↓↓↓

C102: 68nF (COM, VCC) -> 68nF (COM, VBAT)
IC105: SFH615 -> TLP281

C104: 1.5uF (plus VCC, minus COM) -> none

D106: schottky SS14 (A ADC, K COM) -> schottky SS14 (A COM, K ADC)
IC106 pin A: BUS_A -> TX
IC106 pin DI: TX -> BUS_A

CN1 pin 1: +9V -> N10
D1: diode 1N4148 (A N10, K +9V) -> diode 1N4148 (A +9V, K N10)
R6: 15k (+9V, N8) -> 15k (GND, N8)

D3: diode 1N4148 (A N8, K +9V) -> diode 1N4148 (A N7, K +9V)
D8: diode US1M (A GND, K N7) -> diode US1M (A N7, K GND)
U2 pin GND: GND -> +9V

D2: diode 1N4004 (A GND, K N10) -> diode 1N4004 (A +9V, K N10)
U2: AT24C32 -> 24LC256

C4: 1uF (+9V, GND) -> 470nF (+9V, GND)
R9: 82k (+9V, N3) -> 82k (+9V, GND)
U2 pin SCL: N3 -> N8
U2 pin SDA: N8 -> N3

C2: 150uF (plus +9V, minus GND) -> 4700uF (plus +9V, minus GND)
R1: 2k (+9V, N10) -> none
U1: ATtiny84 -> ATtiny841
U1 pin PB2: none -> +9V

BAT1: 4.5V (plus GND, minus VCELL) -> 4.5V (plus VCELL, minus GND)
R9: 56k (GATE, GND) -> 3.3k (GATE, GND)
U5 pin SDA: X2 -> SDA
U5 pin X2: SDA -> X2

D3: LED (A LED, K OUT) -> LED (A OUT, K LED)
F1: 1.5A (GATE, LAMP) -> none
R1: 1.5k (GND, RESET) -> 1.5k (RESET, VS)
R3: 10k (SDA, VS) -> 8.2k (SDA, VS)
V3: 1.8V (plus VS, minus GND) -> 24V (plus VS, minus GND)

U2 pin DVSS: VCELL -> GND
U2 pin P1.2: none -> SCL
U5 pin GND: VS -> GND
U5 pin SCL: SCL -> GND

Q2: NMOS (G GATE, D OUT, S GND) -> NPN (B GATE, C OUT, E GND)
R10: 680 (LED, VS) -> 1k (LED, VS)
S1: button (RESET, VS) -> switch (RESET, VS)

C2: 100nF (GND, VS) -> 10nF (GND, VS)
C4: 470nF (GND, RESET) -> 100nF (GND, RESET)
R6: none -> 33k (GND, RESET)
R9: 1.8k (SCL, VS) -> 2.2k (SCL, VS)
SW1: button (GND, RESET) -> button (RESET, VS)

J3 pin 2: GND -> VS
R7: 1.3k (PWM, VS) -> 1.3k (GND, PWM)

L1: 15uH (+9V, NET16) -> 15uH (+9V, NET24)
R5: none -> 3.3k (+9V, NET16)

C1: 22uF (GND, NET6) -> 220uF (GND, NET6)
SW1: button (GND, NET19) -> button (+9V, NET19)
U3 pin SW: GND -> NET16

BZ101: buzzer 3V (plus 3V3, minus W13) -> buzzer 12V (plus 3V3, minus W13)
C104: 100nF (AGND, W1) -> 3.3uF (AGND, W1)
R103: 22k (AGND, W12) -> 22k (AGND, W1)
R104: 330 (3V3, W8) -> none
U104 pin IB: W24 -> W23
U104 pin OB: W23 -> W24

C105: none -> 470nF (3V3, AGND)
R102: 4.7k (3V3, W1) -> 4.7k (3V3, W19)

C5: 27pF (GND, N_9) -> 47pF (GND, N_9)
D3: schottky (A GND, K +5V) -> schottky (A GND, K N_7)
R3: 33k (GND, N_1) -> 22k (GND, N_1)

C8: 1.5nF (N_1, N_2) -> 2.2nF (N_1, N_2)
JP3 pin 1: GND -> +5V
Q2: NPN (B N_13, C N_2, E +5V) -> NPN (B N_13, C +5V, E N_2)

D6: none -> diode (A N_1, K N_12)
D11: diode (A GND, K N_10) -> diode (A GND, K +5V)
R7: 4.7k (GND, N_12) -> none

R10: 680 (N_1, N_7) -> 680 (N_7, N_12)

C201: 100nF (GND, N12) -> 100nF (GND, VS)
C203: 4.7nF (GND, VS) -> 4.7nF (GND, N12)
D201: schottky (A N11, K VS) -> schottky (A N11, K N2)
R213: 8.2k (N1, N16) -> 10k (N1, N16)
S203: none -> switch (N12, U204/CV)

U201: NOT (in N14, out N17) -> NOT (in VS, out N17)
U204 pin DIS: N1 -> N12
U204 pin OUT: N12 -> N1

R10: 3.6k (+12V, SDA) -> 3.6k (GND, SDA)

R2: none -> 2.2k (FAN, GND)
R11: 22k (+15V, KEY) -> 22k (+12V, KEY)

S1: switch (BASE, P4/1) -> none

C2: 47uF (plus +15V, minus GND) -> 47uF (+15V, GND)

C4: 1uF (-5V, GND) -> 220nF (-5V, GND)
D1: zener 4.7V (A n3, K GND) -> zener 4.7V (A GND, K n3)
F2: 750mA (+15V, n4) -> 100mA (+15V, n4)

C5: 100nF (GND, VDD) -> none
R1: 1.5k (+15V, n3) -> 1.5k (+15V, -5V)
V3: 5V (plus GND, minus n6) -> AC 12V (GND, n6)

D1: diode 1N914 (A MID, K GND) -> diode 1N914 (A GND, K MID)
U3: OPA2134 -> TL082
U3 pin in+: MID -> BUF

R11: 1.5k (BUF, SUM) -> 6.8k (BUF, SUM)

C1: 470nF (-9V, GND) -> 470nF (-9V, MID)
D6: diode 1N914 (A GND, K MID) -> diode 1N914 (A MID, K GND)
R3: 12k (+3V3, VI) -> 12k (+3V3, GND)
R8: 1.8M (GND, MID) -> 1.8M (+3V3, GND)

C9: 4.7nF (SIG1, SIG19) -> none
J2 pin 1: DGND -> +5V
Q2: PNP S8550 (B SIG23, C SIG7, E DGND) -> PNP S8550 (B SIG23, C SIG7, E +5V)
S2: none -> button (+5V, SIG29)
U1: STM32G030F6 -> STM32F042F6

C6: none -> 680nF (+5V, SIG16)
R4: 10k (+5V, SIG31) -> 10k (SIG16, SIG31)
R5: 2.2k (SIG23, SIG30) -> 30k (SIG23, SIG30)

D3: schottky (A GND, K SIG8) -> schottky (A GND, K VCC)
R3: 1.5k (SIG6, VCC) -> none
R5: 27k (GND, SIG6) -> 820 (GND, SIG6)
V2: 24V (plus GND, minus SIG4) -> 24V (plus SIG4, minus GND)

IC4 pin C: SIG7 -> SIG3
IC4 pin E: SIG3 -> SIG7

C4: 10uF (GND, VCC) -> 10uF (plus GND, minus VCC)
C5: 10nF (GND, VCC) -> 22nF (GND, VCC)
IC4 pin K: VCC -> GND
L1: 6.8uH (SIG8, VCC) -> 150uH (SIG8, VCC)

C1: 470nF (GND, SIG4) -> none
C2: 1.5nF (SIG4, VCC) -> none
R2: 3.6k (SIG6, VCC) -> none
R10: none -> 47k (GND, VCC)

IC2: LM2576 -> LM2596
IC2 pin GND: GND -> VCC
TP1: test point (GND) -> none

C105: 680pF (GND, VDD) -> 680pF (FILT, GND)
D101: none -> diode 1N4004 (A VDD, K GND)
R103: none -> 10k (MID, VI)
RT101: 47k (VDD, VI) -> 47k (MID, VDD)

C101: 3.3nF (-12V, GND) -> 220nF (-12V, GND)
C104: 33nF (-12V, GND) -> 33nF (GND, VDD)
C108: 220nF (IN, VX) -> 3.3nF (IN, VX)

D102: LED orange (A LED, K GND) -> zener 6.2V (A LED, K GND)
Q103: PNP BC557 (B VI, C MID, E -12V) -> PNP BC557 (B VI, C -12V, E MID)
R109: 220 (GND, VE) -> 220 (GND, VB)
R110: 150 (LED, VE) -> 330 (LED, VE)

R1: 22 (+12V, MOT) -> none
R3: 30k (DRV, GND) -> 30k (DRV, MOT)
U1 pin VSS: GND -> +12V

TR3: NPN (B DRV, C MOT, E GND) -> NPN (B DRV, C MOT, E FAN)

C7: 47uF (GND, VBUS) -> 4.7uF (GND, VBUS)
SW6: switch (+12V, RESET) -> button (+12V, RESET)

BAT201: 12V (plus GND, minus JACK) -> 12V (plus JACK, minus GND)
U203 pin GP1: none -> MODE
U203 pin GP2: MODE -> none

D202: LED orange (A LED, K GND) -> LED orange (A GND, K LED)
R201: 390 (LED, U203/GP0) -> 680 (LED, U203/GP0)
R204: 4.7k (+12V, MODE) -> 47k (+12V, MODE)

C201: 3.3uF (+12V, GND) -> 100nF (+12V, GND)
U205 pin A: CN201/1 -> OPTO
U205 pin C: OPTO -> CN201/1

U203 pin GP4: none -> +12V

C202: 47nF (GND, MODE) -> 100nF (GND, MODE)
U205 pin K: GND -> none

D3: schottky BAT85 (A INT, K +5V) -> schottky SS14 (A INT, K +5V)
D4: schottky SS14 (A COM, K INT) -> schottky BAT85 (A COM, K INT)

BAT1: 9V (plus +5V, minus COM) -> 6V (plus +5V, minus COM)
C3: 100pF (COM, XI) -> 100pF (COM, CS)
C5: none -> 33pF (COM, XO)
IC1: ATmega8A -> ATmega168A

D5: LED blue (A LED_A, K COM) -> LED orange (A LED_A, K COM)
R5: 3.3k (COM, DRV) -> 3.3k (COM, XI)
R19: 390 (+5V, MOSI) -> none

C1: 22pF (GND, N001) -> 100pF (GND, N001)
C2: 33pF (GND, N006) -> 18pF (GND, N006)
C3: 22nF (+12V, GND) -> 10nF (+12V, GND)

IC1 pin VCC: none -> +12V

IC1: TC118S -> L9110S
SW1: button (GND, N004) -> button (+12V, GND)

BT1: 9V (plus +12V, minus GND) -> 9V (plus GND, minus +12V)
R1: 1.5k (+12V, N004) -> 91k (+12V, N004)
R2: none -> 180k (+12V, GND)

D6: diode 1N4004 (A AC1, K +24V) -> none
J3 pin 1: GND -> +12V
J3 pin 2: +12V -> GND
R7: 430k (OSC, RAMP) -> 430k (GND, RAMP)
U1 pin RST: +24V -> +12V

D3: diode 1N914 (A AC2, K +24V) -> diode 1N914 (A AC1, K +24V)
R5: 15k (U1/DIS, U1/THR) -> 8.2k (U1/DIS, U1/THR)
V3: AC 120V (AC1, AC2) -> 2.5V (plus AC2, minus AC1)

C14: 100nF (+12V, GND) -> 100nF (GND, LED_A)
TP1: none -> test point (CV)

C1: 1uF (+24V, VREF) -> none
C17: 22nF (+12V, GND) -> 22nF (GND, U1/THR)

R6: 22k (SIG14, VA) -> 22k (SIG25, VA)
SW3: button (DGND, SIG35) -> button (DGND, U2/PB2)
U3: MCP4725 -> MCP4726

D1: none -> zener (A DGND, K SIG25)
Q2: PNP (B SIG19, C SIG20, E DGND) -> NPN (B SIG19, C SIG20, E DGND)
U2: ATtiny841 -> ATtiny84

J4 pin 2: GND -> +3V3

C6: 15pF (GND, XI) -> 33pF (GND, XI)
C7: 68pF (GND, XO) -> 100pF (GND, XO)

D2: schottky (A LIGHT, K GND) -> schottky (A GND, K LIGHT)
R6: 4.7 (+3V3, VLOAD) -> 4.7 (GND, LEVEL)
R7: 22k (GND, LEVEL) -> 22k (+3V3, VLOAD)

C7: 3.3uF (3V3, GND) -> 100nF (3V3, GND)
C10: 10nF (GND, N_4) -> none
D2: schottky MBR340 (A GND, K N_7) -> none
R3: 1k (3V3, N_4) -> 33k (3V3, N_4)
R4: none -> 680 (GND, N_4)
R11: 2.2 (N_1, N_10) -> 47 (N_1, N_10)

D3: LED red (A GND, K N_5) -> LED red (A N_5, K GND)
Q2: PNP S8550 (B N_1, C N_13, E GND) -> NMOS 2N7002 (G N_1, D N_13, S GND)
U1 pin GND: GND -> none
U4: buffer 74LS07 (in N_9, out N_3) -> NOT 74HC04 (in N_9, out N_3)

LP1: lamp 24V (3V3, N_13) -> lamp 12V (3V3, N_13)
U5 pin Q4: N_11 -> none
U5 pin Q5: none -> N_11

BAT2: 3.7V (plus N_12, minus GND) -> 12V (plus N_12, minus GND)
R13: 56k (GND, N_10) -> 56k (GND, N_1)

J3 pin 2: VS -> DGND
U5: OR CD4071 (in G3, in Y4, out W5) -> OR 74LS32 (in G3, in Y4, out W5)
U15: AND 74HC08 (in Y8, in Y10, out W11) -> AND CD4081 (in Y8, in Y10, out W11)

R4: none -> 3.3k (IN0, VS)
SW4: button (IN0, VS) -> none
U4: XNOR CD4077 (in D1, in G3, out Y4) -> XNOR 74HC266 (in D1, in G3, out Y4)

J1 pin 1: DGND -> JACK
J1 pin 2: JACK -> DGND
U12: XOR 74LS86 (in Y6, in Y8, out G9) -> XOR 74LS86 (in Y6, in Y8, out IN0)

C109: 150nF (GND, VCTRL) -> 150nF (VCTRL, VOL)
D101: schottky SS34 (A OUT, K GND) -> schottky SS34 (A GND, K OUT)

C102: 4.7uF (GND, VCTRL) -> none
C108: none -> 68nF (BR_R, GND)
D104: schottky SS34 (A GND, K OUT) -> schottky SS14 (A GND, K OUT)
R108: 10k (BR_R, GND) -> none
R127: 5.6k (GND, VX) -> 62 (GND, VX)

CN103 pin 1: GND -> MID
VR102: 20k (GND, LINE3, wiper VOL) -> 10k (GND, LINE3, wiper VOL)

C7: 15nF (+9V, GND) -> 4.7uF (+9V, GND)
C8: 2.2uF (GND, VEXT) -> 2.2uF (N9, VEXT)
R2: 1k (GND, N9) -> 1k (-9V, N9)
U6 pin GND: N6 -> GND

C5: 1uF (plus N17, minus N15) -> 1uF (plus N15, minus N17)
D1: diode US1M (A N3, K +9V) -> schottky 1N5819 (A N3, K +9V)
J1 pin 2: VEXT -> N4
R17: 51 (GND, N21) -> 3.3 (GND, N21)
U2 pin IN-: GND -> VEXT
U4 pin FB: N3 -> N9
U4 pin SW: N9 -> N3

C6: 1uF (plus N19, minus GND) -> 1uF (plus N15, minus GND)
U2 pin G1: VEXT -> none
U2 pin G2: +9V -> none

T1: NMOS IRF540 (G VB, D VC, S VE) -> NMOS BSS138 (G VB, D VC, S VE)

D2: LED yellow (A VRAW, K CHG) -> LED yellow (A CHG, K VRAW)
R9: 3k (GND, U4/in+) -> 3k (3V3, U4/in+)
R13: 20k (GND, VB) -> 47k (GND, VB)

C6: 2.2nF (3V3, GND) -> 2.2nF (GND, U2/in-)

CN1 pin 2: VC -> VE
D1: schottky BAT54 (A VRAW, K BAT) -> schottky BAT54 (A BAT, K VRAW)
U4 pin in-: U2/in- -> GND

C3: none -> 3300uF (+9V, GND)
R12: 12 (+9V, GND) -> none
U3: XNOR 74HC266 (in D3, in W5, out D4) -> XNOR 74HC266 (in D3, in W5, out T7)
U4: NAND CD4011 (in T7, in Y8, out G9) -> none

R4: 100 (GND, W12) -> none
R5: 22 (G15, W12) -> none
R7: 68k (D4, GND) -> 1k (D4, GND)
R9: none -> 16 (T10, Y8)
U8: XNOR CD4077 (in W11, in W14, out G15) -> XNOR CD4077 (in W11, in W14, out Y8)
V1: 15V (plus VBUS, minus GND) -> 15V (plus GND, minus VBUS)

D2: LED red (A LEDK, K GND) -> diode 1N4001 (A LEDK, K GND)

↑↑↑

Out of the entries above, write out only the lines between the line holding "D2: LED yellow" and the line holding "D1: schottky BAT54", inclusive, each exactly as given.

**SOLUTION**:
D2: LED yellow (A VRAW, K CHG) -> LED yellow (A CHG, K VRAW)
R9: 3k (GND, U4/in+) -> 3k (3V3, U4/in+)
R13: 20k (GND, VB) -> 47k (GND, VB)

C6: 2.2nF (3V3, GND) -> 2.2nF (GND, U2/in-)

CN1 pin 2: VC -> VE
D1: schottky BAT54 (A VRAW, K BAT) -> schottky BAT54 (A BAT, K VRAW)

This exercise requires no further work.